• About this exercise
All the lines below should be set down exactly, with no picture carried into the copy.

• Stored data
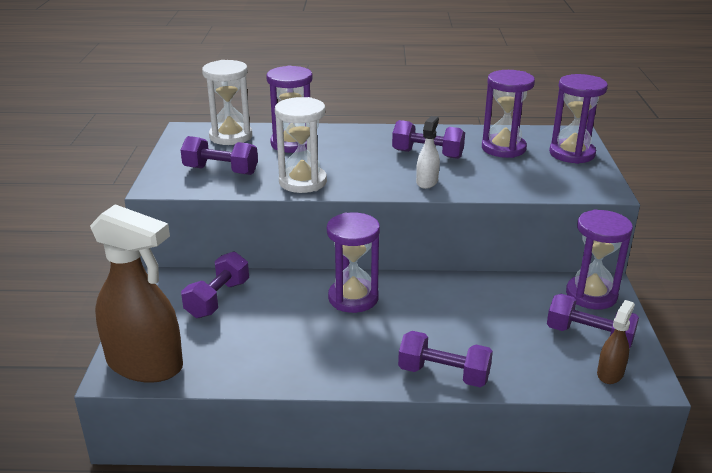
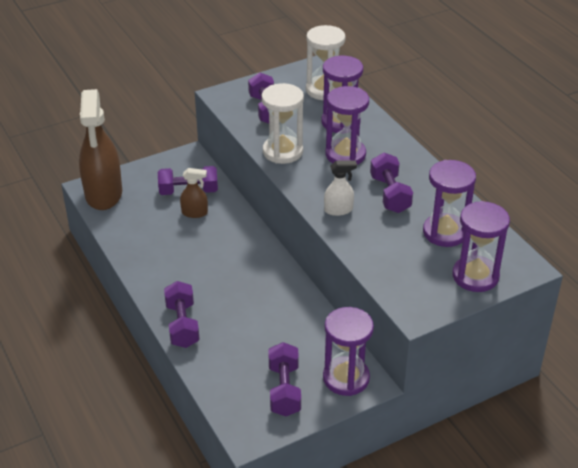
camera: 60 degrees right, 10 degrees up
(353, 298) = (238, 250): purple hourglass -> purple hourglass (345, 154)
(610, 373) = (244, 412): brown spray bottle -> brown spray bottle (195, 213)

• Answer to this problem
camera: 60 degrees right, 10 degrees up
(353, 298) = (238, 250): purple hourglass -> purple hourglass (345, 154)
(610, 373) = (244, 412): brown spray bottle -> brown spray bottle (195, 213)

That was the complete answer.